_Exercise brief:_
Your copy should match the listing below exactly, except that it holds no images.

_Source material:_
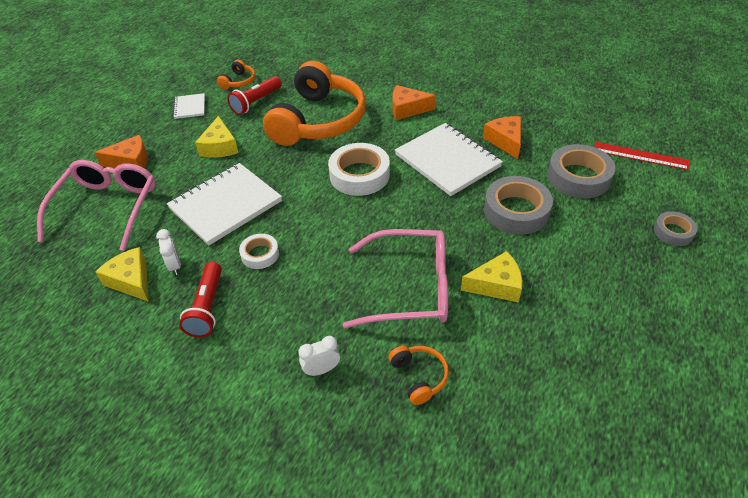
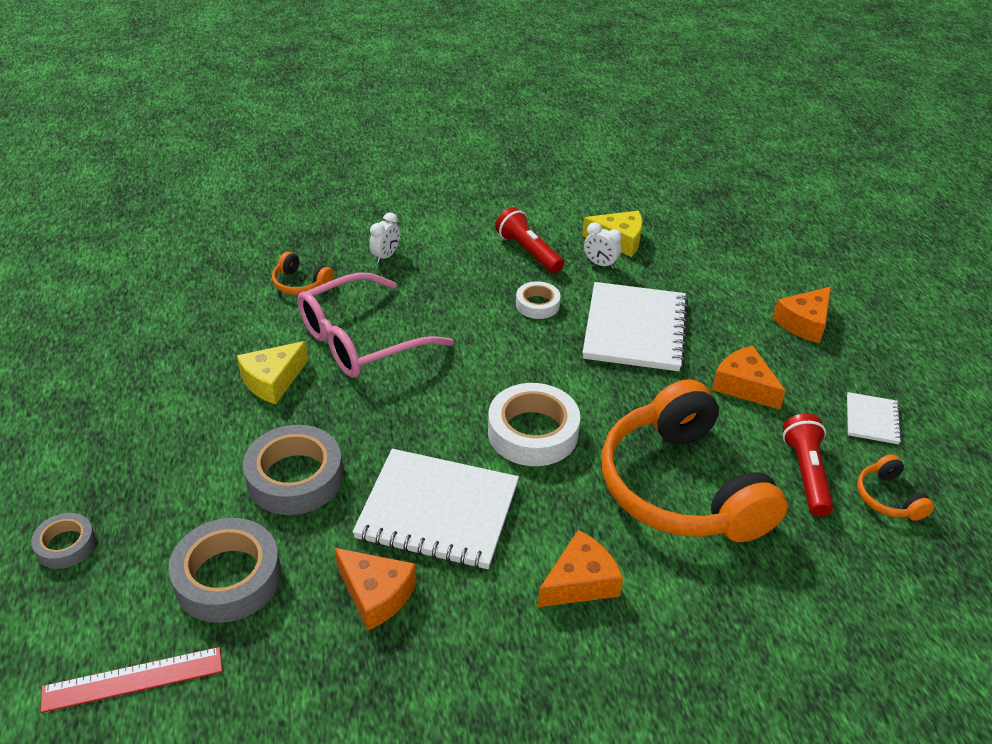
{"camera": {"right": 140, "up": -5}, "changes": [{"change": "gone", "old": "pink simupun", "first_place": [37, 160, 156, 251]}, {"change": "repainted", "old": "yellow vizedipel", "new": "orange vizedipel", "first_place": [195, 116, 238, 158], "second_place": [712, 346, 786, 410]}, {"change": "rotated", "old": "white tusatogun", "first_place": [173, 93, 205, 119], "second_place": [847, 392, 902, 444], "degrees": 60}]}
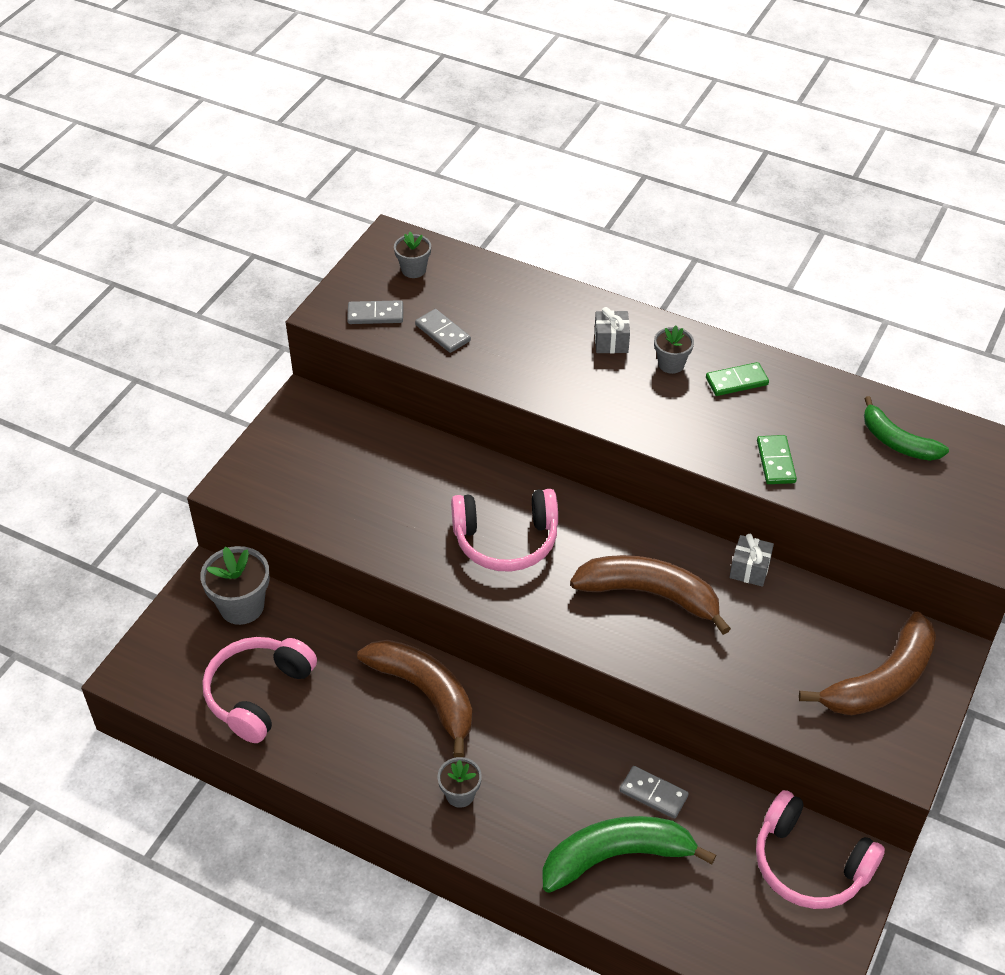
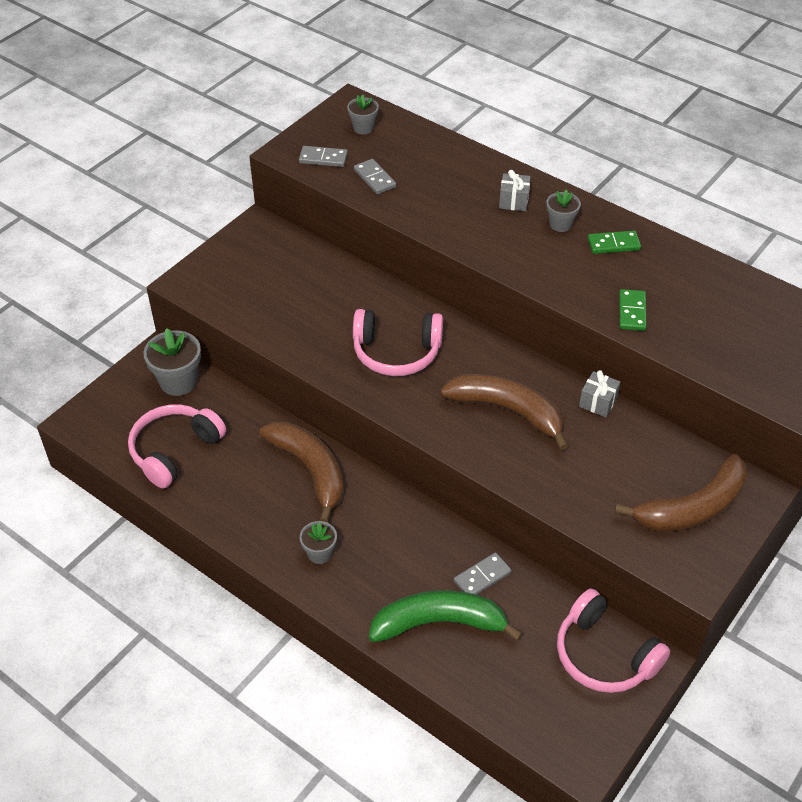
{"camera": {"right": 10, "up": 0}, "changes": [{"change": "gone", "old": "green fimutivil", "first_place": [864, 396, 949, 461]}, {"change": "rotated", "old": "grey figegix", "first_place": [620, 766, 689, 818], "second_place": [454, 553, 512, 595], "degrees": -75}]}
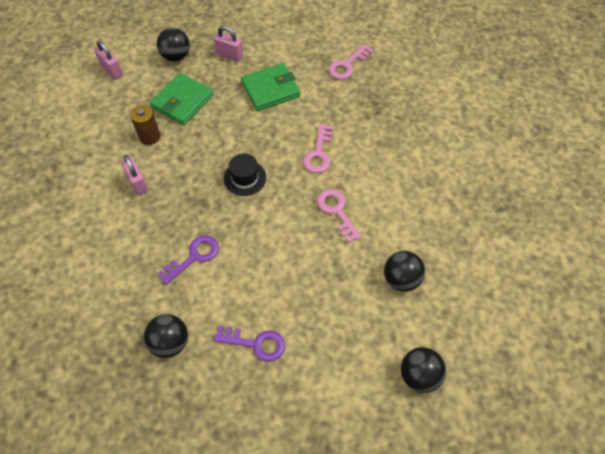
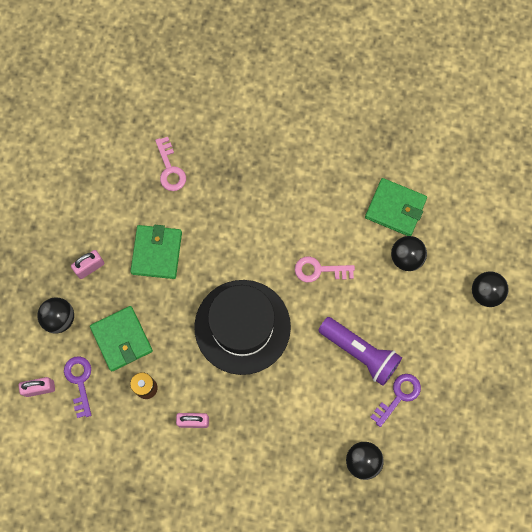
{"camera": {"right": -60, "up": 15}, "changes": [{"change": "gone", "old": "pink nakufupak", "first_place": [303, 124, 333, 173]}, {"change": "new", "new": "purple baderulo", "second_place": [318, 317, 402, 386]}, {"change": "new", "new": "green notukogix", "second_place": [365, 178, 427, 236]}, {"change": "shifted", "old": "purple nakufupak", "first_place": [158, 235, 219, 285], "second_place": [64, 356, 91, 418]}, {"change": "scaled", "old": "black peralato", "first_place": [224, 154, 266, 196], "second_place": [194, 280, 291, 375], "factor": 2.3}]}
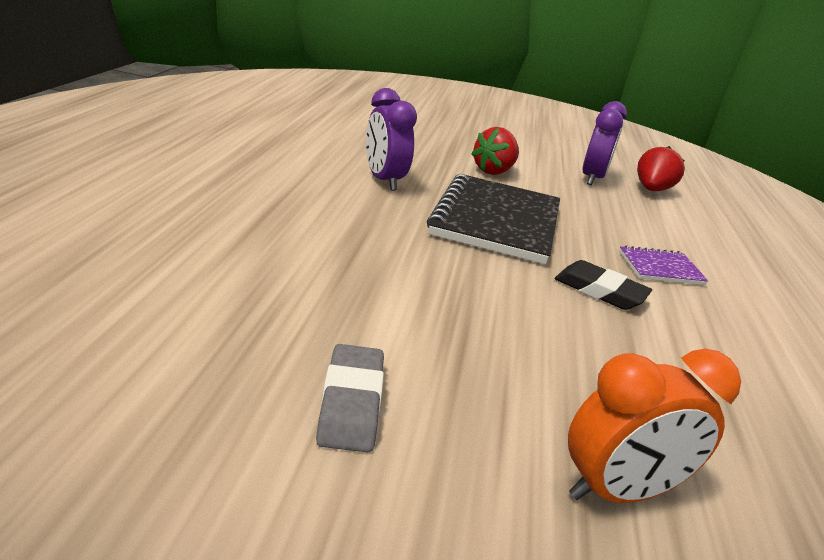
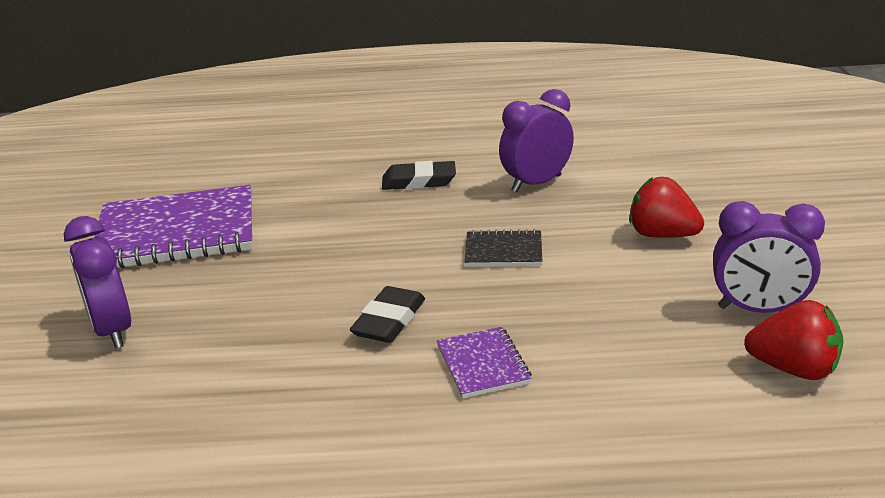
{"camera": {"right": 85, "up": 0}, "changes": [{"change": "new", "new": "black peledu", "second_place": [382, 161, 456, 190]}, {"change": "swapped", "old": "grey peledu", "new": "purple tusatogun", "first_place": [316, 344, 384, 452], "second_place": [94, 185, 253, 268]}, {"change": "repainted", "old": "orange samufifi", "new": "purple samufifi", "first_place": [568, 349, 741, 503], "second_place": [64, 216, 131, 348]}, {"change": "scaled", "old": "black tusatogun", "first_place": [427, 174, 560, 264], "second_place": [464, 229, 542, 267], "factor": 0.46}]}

_Solution to this exercise:_
{"camera": {"right": 140, "up": -5}, "changes": [{"change": "gone", "old": "pink simupun", "first_place": [37, 160, 156, 251]}, {"change": "repainted", "old": "yellow vizedipel", "new": "orange vizedipel", "first_place": [195, 116, 238, 158], "second_place": [712, 346, 786, 410]}, {"change": "rotated", "old": "white tusatogun", "first_place": [173, 93, 205, 119], "second_place": [847, 392, 902, 444], "degrees": 60}]}
{"camera": {"right": 10, "up": 0}, "changes": [{"change": "gone", "old": "green fimutivil", "first_place": [864, 396, 949, 461]}, {"change": "rotated", "old": "grey figegix", "first_place": [620, 766, 689, 818], "second_place": [454, 553, 512, 595], "degrees": -75}]}
{"camera": {"right": -60, "up": 15}, "changes": [{"change": "gone", "old": "pink nakufupak", "first_place": [303, 124, 333, 173]}, {"change": "new", "new": "purple baderulo", "second_place": [318, 317, 402, 386]}, {"change": "new", "new": "green notukogix", "second_place": [365, 178, 427, 236]}, {"change": "shifted", "old": "purple nakufupak", "first_place": [158, 235, 219, 285], "second_place": [64, 356, 91, 418]}, {"change": "scaled", "old": "black peralato", "first_place": [224, 154, 266, 196], "second_place": [194, 280, 291, 375], "factor": 2.3}]}
{"camera": {"right": 85, "up": 0}, "changes": [{"change": "new", "new": "black peledu", "second_place": [382, 161, 456, 190]}, {"change": "swapped", "old": "grey peledu", "new": "purple tusatogun", "first_place": [316, 344, 384, 452], "second_place": [94, 185, 253, 268]}, {"change": "repainted", "old": "orange samufifi", "new": "purple samufifi", "first_place": [568, 349, 741, 503], "second_place": [64, 216, 131, 348]}, {"change": "scaled", "old": "black tusatogun", "first_place": [427, 174, 560, 264], "second_place": [464, 229, 542, 267], "factor": 0.46}]}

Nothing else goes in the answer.